_WHAT NEEDS TO BE DONE:_ Output the listing exactly, leaving out no line.

_SOURCE DATA:_
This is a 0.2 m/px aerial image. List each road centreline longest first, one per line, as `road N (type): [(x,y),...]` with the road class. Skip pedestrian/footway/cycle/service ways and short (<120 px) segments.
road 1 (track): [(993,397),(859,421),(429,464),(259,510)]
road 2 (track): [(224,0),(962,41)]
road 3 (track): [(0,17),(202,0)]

_RESPONSE TO THIS EXERCISE:_
This is a 0.2 m/px aerial image. List each road centreline longest first, one per line, as `road N (type): [(x,y),...]` with the road class. Skip pedestrian/footway/cycle/service ways and short (<120 px) segments.
road 1 (track): [(993,397),(859,421),(429,464),(259,510)]
road 2 (track): [(224,0),(962,41)]
road 3 (track): [(0,17),(202,0)]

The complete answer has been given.